(Frame-by-frame shape edits)
_ _ _ _ _ _ _

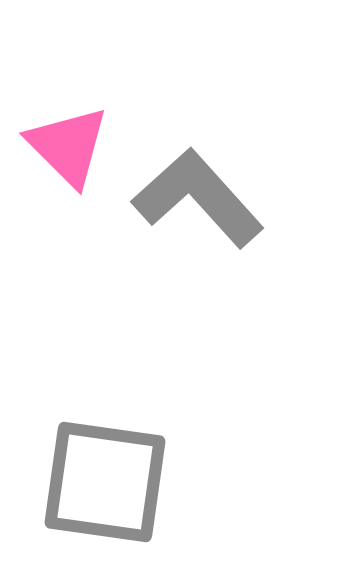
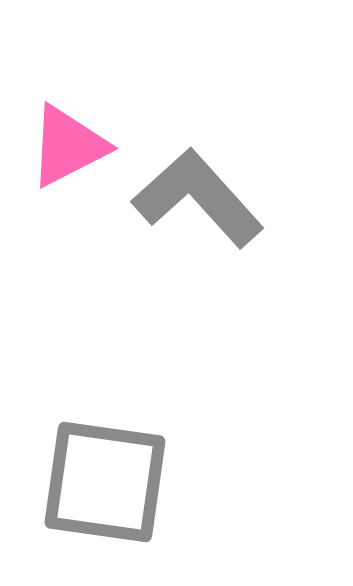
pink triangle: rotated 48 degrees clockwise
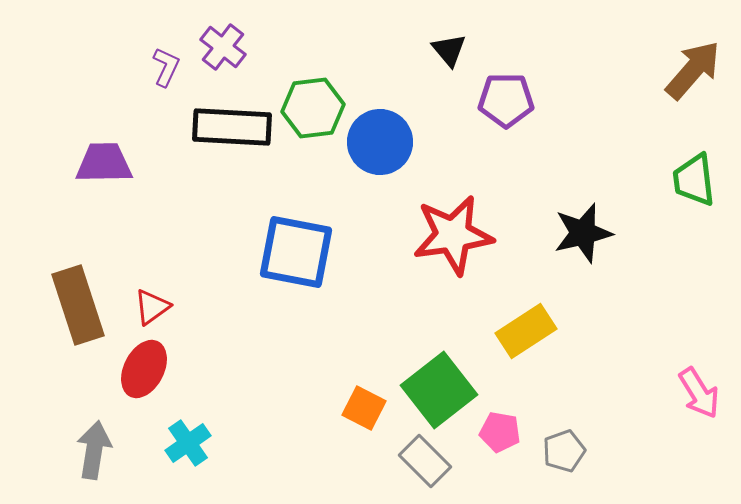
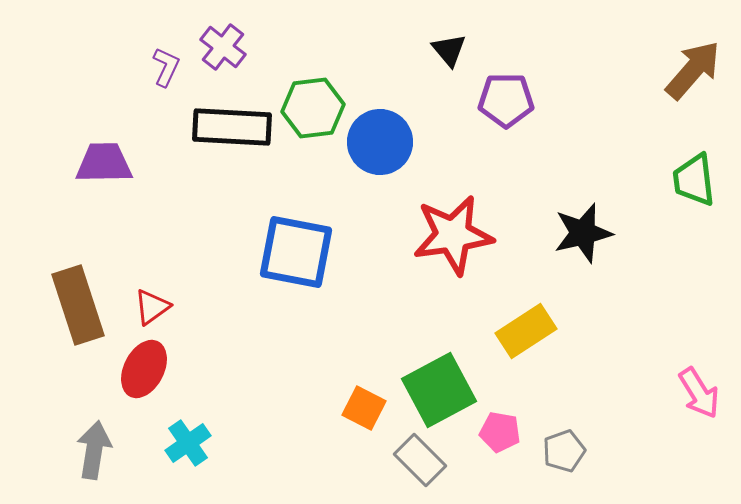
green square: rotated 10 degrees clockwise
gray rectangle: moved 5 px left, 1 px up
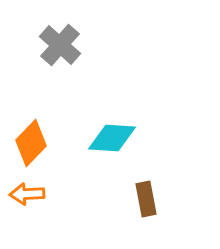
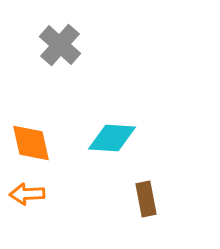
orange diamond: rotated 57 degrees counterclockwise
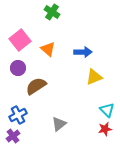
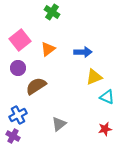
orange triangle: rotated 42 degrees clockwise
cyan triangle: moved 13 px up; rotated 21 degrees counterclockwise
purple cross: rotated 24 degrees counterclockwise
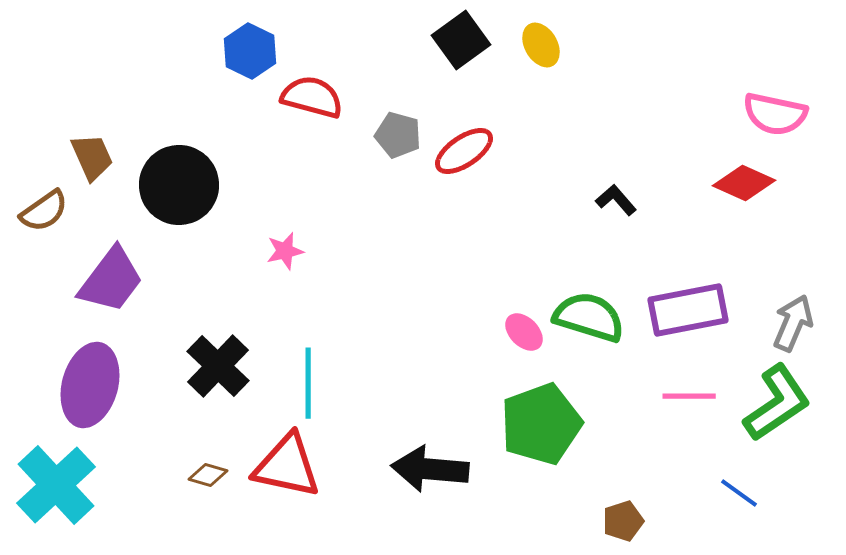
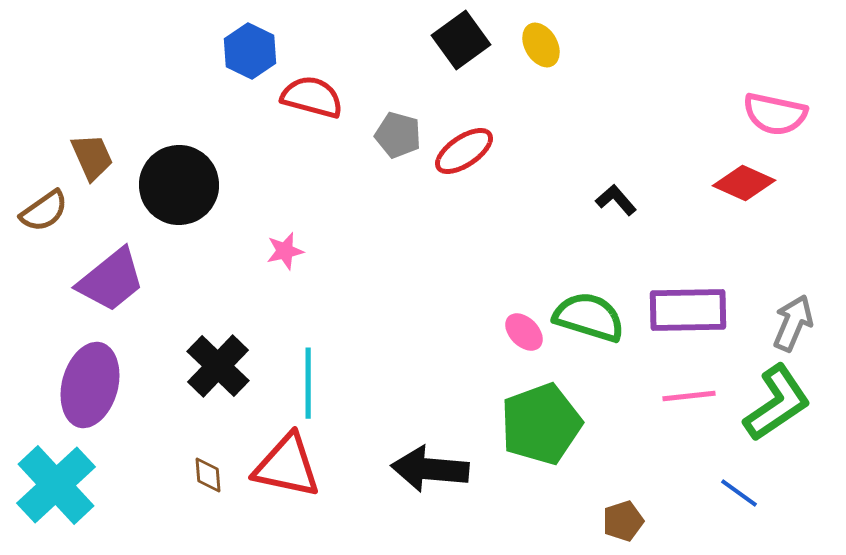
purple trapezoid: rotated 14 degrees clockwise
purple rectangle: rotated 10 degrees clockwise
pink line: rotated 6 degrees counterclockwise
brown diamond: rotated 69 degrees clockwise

_ _ _ _ _ _ _

Could you repeat all of the entries exactly, without the pictures?

pink triangle: rotated 48 degrees clockwise
green square: rotated 10 degrees clockwise
gray rectangle: moved 5 px left, 1 px up
orange diamond: rotated 57 degrees counterclockwise
orange triangle: rotated 42 degrees clockwise
cyan triangle: moved 13 px up; rotated 21 degrees counterclockwise
purple cross: rotated 24 degrees counterclockwise
purple trapezoid: rotated 14 degrees clockwise
purple rectangle: rotated 10 degrees clockwise
pink line: rotated 6 degrees counterclockwise
brown diamond: rotated 69 degrees clockwise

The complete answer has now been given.